• _DATA IN THIS EXERCISE_:
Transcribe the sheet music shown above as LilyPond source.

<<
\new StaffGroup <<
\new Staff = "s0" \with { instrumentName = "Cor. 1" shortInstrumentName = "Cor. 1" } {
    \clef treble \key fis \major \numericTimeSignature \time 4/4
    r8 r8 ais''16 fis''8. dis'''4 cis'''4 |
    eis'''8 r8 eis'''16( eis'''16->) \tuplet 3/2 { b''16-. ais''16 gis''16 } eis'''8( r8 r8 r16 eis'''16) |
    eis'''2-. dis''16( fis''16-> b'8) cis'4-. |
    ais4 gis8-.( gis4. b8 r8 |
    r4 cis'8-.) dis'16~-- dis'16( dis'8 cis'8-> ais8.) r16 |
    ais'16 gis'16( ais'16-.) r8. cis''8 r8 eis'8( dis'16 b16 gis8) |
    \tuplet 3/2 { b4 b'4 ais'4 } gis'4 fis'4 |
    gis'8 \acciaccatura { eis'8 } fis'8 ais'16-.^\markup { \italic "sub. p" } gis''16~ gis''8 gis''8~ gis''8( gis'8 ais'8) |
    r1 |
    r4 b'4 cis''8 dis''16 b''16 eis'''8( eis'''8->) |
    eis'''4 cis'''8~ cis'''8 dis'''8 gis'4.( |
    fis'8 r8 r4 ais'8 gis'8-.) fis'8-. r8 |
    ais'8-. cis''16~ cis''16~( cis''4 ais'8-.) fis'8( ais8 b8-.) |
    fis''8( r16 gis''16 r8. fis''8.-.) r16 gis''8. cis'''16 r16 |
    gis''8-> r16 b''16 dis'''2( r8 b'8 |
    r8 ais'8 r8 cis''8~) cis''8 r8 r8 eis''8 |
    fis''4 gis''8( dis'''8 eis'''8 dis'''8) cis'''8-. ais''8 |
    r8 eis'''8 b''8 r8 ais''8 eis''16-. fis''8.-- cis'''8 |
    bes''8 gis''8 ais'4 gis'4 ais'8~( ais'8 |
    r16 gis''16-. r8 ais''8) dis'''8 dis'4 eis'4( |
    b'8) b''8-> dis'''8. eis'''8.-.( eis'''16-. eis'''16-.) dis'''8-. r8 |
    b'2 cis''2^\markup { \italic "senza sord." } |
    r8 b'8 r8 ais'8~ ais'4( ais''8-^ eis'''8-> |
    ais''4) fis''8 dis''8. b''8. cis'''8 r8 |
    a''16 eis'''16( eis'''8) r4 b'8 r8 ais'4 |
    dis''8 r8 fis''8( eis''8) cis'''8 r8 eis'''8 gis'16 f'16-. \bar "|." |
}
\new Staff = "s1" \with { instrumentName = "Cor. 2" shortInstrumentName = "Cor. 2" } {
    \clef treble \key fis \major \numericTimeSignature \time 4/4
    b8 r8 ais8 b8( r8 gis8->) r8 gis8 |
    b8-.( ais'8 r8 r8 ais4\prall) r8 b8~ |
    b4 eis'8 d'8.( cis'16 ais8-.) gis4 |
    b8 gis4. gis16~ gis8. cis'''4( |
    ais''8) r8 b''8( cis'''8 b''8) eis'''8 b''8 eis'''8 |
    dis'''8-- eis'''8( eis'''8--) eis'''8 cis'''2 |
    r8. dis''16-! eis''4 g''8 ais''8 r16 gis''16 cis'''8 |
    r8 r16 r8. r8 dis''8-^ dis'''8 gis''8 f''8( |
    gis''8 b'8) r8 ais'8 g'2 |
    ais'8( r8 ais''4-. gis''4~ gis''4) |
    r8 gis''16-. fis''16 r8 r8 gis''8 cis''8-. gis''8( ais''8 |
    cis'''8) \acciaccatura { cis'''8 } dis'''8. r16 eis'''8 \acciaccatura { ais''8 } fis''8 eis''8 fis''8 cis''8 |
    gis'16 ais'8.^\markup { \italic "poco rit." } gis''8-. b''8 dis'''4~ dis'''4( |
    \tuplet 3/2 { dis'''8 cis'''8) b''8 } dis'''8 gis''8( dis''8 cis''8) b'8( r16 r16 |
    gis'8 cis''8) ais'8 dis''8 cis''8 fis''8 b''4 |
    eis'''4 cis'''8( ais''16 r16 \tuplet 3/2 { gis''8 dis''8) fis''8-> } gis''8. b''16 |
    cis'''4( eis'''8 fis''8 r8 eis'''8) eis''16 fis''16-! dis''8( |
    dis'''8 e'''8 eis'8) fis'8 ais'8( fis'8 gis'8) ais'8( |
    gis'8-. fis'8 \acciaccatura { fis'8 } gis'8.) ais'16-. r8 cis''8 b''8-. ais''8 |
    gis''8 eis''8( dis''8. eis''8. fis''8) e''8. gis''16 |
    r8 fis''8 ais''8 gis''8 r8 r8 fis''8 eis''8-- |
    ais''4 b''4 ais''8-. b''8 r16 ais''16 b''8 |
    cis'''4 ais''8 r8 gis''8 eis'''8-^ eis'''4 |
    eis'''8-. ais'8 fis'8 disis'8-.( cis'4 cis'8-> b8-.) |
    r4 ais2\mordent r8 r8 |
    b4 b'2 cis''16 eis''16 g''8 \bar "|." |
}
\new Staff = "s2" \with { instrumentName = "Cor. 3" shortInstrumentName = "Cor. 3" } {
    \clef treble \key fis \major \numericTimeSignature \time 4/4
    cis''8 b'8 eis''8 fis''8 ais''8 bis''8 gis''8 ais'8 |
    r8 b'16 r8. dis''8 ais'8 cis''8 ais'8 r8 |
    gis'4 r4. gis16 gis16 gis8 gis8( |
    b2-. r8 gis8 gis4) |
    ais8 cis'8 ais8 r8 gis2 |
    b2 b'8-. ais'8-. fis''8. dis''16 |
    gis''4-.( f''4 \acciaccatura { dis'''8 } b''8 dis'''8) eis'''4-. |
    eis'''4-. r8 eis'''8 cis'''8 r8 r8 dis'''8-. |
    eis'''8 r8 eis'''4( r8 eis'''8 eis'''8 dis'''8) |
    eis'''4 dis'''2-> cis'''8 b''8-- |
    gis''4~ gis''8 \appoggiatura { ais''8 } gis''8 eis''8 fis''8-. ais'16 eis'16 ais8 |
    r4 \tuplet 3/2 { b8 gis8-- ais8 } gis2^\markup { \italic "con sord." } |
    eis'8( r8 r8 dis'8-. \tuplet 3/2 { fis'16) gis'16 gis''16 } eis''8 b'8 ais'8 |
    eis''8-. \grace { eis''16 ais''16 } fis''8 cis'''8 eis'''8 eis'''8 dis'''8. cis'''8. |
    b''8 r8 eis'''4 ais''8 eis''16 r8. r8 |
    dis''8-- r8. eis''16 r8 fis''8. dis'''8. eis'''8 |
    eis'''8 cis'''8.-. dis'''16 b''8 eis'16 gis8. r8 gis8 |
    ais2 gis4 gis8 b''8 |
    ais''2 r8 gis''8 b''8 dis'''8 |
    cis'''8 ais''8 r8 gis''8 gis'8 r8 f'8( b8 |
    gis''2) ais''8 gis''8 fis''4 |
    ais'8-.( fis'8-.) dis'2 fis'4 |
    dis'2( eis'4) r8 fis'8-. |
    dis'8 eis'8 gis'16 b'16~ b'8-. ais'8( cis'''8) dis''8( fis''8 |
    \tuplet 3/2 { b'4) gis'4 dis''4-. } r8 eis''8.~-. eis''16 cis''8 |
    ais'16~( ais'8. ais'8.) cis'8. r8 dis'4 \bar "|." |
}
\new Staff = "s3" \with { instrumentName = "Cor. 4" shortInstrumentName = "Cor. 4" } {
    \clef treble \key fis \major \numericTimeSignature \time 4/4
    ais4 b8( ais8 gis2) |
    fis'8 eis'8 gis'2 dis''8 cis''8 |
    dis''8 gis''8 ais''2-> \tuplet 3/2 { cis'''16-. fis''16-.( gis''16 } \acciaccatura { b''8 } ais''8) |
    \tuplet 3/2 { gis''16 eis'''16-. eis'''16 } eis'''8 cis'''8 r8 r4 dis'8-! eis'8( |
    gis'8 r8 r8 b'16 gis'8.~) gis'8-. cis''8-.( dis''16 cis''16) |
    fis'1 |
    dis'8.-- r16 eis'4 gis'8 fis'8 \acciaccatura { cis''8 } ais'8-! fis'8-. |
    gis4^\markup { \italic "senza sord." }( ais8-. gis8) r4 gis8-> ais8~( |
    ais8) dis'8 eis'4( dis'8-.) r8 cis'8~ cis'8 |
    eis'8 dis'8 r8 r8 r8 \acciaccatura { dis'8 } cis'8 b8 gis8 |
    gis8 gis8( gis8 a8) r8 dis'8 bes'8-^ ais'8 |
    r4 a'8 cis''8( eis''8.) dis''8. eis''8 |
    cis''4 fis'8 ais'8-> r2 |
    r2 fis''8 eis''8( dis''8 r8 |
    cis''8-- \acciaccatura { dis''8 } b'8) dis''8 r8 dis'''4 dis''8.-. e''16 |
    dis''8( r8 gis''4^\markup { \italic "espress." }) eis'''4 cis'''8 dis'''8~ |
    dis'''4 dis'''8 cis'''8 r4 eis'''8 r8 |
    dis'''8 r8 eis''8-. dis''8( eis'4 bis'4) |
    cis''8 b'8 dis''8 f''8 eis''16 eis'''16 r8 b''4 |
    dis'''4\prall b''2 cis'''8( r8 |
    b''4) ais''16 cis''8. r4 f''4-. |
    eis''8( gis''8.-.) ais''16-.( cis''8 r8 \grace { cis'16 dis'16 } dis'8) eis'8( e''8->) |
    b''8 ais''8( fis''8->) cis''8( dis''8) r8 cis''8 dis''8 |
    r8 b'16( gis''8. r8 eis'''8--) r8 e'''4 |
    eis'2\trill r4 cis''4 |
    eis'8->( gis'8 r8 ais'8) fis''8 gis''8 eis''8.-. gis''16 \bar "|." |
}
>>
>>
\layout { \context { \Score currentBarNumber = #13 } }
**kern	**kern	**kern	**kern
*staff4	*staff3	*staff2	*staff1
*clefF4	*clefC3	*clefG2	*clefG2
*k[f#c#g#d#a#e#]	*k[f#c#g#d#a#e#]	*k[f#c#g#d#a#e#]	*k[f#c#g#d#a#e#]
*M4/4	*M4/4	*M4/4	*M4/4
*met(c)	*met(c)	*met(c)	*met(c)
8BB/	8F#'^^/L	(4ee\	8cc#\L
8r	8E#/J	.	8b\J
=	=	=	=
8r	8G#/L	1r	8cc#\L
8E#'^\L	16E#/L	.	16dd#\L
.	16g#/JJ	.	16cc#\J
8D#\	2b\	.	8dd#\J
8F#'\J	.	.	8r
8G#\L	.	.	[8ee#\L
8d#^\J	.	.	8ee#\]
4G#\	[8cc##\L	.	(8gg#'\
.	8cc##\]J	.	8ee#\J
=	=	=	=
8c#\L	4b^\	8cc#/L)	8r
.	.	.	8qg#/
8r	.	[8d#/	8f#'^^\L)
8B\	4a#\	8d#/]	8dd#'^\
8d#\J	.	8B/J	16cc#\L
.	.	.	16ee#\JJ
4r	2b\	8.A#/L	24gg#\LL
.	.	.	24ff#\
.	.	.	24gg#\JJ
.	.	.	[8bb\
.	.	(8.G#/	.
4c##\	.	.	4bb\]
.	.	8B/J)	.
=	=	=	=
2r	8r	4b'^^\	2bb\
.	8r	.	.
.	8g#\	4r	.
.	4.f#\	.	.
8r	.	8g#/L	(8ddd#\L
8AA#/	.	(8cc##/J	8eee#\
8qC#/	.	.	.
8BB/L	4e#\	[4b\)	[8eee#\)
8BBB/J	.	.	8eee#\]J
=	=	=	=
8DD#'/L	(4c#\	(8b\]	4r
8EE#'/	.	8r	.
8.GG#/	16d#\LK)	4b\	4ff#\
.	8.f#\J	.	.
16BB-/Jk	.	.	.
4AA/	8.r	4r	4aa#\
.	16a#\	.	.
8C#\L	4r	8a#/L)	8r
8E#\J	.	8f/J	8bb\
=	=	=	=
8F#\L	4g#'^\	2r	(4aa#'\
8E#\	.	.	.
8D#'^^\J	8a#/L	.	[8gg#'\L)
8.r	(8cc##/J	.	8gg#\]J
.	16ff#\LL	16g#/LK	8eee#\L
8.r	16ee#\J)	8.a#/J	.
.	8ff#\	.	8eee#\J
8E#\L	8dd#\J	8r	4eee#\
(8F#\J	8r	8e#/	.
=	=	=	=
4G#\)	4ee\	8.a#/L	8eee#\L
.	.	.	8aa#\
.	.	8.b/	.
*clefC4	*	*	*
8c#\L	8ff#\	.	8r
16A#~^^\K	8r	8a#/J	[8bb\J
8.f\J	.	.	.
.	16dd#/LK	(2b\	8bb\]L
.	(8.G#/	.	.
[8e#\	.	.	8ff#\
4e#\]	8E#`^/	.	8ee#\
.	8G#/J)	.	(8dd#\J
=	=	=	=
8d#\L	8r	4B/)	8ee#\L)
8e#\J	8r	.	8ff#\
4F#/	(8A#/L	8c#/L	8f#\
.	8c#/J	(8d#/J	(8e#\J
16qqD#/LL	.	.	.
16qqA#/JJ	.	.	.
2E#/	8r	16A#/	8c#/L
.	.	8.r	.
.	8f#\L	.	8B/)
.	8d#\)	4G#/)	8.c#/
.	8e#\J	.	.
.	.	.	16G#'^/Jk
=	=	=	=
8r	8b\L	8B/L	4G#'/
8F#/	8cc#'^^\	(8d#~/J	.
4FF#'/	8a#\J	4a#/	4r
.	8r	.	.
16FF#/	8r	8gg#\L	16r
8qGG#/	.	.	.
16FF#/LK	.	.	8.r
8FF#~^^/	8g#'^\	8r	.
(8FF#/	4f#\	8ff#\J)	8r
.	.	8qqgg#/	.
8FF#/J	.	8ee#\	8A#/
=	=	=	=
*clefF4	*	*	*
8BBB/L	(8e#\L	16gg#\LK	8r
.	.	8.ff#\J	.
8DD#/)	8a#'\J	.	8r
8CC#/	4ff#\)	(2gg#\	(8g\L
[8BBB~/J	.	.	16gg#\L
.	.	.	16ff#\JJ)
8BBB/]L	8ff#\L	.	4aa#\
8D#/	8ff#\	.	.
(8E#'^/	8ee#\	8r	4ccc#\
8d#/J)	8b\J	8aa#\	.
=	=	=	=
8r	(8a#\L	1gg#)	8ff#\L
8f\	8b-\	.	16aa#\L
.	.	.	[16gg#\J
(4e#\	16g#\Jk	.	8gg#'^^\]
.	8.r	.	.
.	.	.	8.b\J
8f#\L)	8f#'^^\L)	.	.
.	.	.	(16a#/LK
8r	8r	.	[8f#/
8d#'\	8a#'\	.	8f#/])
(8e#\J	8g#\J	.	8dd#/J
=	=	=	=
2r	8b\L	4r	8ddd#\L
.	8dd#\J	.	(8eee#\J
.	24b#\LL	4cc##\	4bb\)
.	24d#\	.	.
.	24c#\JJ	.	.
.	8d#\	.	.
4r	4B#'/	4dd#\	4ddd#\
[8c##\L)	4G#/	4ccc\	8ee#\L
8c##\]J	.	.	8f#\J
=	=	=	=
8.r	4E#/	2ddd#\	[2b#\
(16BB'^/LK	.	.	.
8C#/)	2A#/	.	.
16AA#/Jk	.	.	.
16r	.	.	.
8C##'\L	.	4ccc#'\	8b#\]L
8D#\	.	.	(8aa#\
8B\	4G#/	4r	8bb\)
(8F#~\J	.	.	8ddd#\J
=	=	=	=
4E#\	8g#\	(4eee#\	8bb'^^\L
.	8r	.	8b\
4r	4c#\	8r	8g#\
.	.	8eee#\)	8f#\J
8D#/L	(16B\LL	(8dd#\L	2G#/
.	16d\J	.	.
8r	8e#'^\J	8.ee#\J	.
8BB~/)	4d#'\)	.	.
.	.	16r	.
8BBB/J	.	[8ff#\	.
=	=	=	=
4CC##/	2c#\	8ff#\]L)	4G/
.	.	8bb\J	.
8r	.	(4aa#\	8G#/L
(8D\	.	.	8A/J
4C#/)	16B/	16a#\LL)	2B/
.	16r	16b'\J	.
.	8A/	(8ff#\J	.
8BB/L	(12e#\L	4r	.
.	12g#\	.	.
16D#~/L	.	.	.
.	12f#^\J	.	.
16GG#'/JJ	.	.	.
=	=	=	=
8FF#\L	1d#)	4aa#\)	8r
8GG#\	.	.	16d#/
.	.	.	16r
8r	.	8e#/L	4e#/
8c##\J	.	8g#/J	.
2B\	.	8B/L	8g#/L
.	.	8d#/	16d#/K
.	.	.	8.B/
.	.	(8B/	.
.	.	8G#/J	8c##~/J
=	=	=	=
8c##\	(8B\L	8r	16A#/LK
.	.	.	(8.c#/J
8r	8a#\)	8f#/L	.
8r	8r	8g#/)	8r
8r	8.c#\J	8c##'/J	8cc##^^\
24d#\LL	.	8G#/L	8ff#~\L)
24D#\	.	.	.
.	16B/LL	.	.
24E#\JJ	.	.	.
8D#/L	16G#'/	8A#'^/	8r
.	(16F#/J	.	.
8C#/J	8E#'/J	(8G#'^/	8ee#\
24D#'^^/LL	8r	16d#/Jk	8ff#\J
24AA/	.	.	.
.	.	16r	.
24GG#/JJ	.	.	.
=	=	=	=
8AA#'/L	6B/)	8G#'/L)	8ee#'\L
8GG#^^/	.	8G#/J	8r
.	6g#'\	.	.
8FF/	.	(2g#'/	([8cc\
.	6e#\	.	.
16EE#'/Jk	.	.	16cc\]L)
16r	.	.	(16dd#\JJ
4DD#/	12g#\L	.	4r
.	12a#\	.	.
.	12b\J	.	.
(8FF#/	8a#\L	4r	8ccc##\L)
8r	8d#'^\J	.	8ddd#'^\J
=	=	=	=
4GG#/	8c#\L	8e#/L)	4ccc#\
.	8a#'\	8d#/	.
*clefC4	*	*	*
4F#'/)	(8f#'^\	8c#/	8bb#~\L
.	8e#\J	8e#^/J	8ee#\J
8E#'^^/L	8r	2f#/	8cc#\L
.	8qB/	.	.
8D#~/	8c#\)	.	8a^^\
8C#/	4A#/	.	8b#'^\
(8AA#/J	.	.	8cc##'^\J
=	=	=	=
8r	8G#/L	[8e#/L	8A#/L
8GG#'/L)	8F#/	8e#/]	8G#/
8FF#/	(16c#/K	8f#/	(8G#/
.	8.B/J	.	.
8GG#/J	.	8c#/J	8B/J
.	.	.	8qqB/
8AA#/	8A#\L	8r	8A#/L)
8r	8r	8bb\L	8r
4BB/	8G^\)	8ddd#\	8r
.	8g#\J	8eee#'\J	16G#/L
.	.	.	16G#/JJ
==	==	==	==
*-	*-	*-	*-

• _WORK REQUIRED_:
Please show every line above that contains the word "grace", copying each such line in full. Treat uppercase and lowercase letters as different.

• _REPLY_:
    eis''8-. \grace { eis''16 ais''16 } fis''8 cis'''8 eis'''8 eis'''8 dis'''8. cis'''8. |
    eis''8( gis''8.-.) ais''16-.( cis''8 r8 \grace { cis'16 dis'16 } dis'8) eis'8( e''8->) |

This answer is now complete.